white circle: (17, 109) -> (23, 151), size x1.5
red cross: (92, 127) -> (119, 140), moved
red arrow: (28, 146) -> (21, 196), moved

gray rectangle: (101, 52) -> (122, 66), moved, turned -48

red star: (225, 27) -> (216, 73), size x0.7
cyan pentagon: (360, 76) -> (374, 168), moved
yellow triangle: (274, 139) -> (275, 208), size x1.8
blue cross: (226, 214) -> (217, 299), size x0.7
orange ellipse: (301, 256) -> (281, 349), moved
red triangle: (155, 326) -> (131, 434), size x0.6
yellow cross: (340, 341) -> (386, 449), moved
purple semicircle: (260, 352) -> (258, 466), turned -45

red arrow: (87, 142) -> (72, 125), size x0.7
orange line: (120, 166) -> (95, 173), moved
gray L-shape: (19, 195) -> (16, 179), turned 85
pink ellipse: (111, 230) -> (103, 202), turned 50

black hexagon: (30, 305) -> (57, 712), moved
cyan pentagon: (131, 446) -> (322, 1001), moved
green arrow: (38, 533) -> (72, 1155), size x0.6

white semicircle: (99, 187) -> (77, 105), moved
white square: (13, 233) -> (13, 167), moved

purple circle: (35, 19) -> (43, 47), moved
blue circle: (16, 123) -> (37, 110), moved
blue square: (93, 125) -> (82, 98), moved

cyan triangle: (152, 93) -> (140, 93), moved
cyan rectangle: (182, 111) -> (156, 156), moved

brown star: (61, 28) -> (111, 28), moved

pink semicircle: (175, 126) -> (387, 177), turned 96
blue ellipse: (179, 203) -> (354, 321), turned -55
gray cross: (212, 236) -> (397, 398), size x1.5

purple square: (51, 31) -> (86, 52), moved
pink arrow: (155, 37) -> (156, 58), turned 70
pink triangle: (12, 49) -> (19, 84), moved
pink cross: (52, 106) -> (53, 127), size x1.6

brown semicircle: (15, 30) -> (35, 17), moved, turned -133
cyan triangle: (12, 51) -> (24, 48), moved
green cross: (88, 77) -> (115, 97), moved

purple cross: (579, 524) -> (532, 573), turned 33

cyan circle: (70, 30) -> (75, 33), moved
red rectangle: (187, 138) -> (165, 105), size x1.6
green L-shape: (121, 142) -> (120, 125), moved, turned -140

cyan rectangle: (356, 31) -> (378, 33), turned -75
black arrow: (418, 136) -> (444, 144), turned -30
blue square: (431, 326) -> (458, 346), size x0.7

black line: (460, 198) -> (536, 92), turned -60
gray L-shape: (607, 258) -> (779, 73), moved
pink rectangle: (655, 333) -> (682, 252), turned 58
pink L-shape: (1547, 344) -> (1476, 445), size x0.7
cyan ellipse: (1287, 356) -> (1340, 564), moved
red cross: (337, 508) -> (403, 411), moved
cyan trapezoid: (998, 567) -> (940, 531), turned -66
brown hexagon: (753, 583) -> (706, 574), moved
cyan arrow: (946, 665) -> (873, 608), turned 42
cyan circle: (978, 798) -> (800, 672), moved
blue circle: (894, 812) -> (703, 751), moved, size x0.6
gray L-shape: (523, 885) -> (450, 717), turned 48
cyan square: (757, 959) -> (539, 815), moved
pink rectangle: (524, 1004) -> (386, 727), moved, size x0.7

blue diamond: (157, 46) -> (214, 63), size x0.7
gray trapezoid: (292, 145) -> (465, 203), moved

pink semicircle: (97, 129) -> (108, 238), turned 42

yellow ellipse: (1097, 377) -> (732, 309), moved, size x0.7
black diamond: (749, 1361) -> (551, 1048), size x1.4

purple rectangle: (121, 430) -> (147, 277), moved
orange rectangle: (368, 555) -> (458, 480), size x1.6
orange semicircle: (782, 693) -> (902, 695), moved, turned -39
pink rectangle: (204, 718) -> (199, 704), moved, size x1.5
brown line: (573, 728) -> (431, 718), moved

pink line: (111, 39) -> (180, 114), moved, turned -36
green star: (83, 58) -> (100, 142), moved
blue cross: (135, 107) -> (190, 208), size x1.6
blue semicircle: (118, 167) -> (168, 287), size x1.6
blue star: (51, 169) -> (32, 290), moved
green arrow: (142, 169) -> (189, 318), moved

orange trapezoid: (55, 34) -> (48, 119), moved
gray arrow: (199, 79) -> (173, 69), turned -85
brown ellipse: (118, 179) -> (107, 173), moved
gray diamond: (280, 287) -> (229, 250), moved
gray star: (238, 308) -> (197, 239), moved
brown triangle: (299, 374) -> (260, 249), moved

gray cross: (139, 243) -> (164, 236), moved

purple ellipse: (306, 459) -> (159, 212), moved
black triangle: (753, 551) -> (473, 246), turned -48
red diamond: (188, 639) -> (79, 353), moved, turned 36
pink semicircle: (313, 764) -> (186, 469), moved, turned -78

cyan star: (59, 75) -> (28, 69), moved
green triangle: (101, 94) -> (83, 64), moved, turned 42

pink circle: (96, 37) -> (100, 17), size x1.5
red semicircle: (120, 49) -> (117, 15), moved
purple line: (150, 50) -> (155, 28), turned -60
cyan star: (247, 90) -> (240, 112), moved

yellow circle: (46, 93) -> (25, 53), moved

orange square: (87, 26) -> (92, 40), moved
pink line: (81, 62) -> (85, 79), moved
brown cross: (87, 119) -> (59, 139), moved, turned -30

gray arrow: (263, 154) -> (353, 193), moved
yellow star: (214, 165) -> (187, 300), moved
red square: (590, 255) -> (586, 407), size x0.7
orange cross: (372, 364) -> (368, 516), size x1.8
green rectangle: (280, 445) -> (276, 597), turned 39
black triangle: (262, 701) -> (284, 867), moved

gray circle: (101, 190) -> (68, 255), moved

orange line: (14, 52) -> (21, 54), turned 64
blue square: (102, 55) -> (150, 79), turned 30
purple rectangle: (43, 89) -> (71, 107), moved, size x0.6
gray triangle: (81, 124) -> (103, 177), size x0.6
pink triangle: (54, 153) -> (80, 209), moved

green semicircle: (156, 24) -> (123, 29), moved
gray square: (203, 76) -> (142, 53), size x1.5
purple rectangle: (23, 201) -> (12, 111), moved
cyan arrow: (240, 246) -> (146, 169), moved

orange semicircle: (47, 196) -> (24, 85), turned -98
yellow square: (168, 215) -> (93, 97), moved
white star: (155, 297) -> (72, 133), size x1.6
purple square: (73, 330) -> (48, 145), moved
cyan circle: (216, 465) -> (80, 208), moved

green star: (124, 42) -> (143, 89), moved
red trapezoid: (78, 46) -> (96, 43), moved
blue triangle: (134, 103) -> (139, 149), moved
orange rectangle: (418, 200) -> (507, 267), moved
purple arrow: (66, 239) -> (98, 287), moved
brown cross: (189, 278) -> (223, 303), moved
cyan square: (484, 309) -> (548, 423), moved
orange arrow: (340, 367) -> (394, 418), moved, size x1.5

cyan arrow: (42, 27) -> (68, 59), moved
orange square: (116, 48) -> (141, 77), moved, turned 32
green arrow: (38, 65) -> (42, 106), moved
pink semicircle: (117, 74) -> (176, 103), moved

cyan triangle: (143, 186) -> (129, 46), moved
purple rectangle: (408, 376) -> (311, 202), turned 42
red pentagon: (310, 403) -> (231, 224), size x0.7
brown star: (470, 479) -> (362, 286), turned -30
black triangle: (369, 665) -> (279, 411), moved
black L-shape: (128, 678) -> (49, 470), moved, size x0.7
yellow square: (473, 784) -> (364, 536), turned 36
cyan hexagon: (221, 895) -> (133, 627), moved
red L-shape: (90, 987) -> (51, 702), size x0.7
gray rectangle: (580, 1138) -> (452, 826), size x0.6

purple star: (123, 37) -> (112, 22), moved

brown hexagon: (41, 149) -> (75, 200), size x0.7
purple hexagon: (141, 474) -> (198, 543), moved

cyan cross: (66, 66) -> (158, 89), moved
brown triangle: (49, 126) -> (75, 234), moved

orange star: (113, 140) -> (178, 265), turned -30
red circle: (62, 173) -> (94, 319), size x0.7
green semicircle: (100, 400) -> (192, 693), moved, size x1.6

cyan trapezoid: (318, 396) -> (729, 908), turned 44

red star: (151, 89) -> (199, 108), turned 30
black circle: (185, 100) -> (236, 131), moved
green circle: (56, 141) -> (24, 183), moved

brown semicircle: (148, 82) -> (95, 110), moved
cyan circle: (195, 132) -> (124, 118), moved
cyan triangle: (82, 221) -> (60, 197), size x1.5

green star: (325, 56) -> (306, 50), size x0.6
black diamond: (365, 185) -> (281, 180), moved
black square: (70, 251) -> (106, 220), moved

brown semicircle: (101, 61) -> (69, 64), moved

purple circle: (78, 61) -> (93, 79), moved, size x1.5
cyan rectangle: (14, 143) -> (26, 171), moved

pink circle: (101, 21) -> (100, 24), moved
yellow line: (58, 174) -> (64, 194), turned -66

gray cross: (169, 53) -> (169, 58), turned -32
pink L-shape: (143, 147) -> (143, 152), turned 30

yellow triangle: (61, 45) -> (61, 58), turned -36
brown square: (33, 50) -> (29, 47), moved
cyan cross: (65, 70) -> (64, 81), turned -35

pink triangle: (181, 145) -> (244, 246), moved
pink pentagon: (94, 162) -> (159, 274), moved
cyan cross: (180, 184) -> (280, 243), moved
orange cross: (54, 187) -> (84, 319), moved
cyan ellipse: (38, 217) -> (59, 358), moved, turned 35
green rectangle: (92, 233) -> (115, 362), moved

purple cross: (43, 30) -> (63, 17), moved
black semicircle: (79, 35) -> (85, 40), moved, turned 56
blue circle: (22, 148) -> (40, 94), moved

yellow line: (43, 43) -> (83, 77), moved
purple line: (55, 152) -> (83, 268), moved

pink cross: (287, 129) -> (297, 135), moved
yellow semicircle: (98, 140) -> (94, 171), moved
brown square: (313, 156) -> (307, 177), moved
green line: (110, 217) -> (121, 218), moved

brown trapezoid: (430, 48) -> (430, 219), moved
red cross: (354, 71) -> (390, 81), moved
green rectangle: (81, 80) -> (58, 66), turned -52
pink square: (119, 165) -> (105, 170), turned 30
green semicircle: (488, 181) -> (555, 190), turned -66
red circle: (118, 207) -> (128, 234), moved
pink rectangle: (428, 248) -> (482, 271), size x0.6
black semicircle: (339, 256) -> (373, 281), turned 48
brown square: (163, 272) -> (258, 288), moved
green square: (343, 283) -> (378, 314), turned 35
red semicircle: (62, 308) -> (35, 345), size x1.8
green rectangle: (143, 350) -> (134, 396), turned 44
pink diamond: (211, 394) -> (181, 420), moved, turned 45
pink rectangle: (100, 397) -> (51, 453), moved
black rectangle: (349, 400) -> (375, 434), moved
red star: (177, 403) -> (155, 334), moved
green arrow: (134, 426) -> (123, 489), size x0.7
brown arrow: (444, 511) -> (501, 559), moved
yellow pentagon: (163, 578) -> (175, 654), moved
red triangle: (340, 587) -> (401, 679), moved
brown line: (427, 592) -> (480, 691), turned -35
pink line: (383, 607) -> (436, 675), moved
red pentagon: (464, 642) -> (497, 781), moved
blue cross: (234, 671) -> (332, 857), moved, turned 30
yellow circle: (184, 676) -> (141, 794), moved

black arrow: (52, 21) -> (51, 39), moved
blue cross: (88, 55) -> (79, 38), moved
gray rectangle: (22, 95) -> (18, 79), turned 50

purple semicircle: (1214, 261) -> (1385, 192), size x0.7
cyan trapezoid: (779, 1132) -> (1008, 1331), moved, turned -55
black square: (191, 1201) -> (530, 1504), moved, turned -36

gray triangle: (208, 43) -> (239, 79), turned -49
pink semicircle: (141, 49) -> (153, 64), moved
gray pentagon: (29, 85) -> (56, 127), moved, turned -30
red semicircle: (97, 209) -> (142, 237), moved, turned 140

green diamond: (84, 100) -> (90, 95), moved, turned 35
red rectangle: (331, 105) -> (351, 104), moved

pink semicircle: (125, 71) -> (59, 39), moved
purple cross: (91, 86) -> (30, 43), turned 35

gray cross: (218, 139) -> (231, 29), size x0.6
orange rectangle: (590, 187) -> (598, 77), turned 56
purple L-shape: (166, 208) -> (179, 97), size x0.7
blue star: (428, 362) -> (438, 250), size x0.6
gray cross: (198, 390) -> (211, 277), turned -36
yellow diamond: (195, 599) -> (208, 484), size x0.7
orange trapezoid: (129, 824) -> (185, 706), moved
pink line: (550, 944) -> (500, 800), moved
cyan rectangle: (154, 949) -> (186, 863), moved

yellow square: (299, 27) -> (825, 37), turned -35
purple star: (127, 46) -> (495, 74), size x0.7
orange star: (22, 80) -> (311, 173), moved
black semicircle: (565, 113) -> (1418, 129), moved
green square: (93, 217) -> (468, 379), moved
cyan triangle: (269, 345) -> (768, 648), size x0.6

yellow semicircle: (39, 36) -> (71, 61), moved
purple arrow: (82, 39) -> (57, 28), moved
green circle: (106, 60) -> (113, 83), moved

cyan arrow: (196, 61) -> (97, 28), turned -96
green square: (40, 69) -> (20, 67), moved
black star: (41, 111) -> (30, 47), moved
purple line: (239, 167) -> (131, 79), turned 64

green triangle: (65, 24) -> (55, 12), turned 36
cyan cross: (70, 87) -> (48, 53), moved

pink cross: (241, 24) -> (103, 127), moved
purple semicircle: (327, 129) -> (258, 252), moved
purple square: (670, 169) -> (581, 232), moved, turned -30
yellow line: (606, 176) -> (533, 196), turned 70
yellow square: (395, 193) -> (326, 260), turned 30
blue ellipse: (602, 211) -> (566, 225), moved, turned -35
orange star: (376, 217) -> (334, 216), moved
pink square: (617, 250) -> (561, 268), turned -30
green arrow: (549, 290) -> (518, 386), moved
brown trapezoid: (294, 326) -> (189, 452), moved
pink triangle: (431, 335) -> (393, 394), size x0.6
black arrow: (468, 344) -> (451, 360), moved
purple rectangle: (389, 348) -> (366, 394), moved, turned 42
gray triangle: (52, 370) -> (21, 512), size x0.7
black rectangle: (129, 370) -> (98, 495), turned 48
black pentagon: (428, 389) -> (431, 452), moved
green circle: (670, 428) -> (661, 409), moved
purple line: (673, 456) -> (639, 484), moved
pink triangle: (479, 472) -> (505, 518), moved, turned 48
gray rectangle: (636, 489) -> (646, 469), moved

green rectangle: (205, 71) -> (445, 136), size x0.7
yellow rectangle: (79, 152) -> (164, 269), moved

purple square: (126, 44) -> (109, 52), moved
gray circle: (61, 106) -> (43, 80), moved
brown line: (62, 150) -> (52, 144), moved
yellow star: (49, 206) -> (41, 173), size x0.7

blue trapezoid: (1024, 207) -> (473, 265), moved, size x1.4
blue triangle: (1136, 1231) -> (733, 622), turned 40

What is expected:
Retype word for word everything in the listing above from the line that holds "green arrow: (38, 65) -> (42, 106), moved" down to the line that holds "purple star: (123, 37) -> (112, 22), moved". Keep both end lines and leave out the rest.

Response for this exercise:
green arrow: (38, 65) -> (42, 106), moved
pink semicircle: (117, 74) -> (176, 103), moved

cyan triangle: (143, 186) -> (129, 46), moved
purple rectangle: (408, 376) -> (311, 202), turned 42
red pentagon: (310, 403) -> (231, 224), size x0.7
brown star: (470, 479) -> (362, 286), turned -30
black triangle: (369, 665) -> (279, 411), moved
black L-shape: (128, 678) -> (49, 470), moved, size x0.7
yellow square: (473, 784) -> (364, 536), turned 36
cyan hexagon: (221, 895) -> (133, 627), moved
red L-shape: (90, 987) -> (51, 702), size x0.7
gray rectangle: (580, 1138) -> (452, 826), size x0.6

purple star: (123, 37) -> (112, 22), moved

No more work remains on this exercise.